Data items
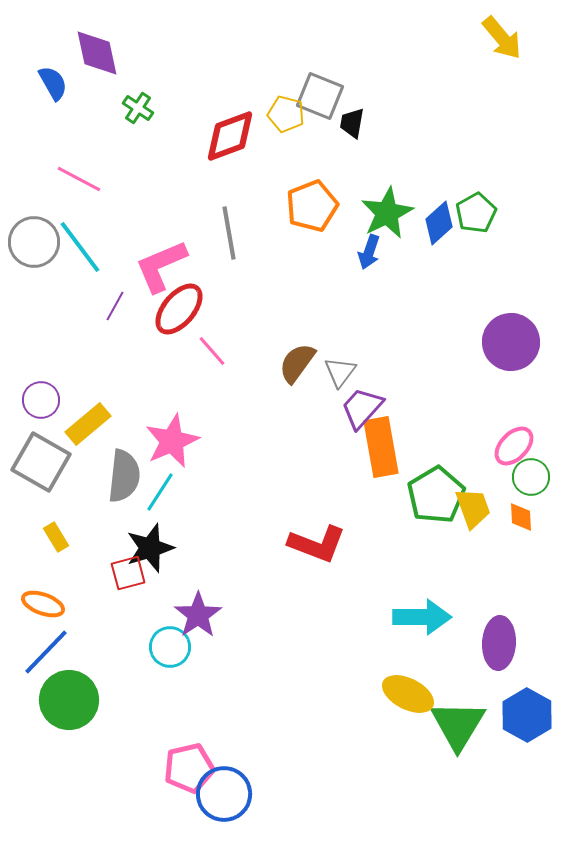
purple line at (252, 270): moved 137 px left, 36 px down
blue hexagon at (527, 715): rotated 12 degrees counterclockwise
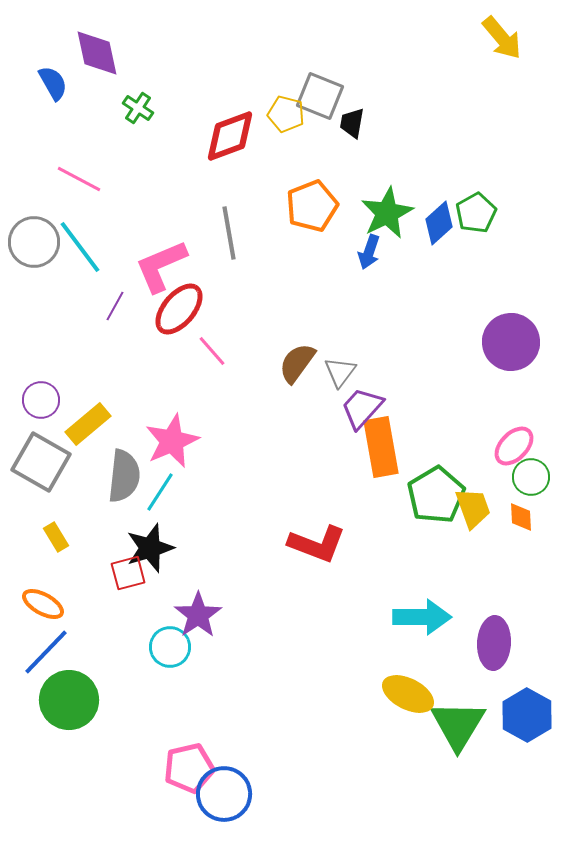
orange ellipse at (43, 604): rotated 9 degrees clockwise
purple ellipse at (499, 643): moved 5 px left
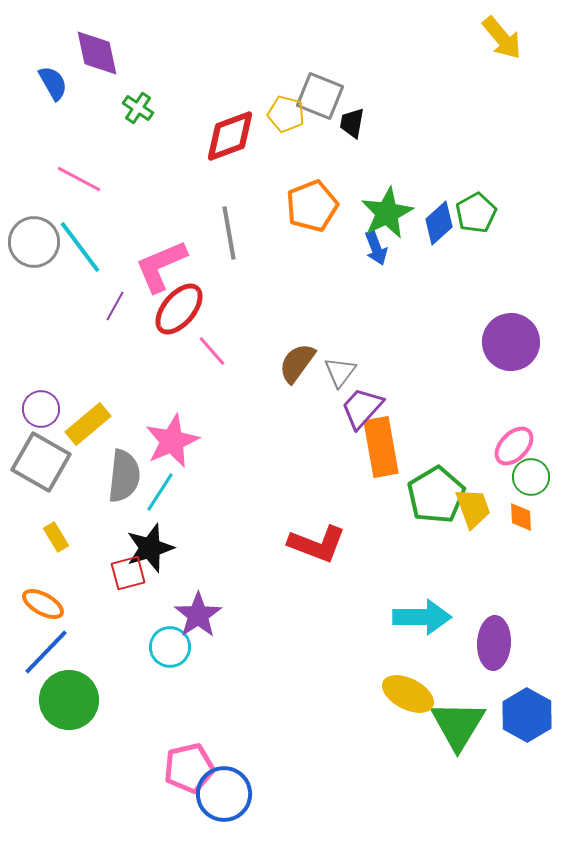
blue arrow at (369, 252): moved 7 px right, 4 px up; rotated 40 degrees counterclockwise
purple circle at (41, 400): moved 9 px down
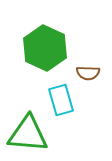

# [WHAT THE EXERCISE ASKS]
Put the lines of the records above into a numbered list, leaving out blank lines. Keep the pictures out of the list.

# [RIGHT ANSWER]
1. purple line at (252, 270): moved 137 px left, 36 px down
2. blue hexagon at (527, 715): rotated 12 degrees counterclockwise
3. orange ellipse at (43, 604): rotated 9 degrees clockwise
4. purple ellipse at (499, 643): moved 5 px left
5. blue arrow at (369, 252): moved 7 px right, 4 px up; rotated 40 degrees counterclockwise
6. purple circle at (41, 400): moved 9 px down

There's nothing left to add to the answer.